-- Opening Marker --

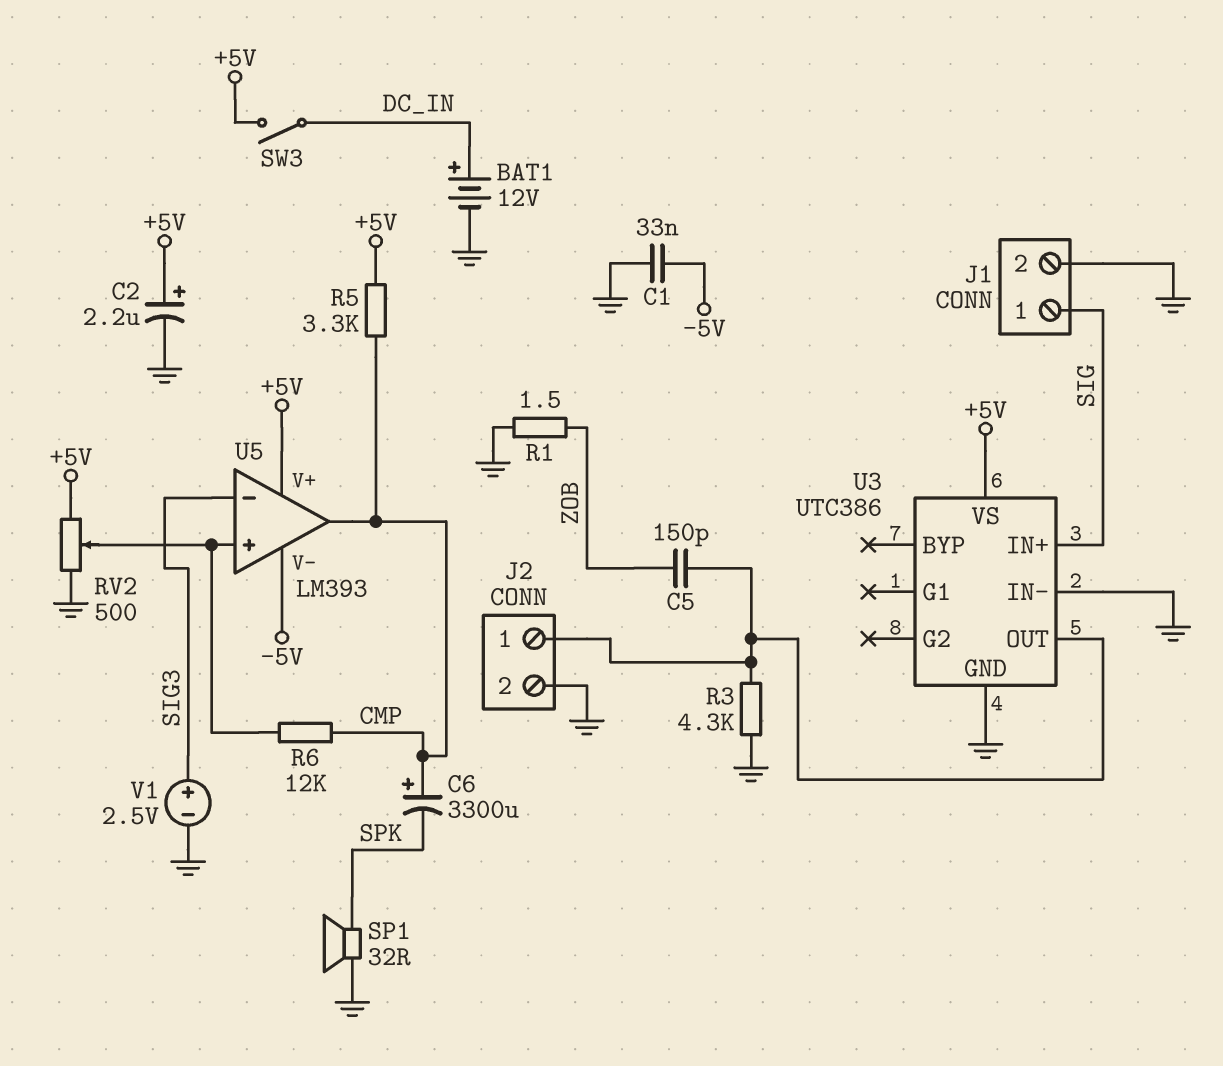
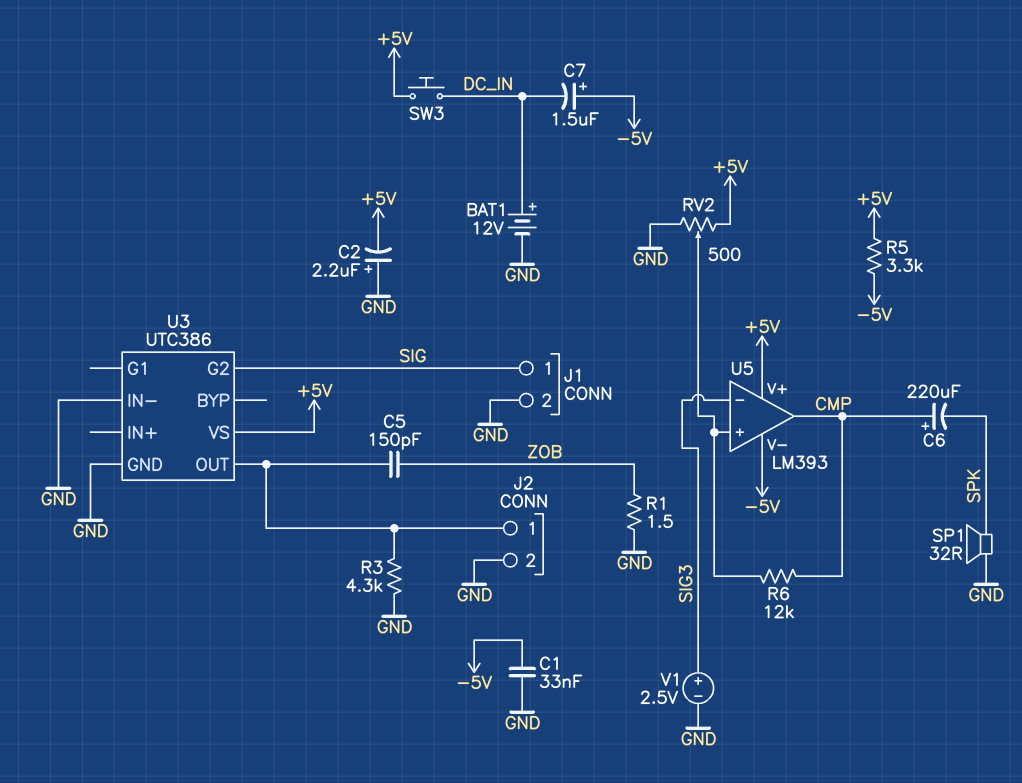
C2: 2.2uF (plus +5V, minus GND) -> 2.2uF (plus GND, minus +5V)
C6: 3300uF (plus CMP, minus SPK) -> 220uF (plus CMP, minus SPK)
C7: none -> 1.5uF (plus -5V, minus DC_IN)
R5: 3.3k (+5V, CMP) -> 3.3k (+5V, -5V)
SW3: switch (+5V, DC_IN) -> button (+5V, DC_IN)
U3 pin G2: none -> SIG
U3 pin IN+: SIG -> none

-- Closing Marker --

# Work request
Exactly as they appear, write out the lines from the one containing "C6: 3300uF (plus" through the final line of the entries above, both included.

# Reply to the task
C6: 3300uF (plus CMP, minus SPK) -> 220uF (plus CMP, minus SPK)
C7: none -> 1.5uF (plus -5V, minus DC_IN)
R5: 3.3k (+5V, CMP) -> 3.3k (+5V, -5V)
SW3: switch (+5V, DC_IN) -> button (+5V, DC_IN)
U3 pin G2: none -> SIG
U3 pin IN+: SIG -> none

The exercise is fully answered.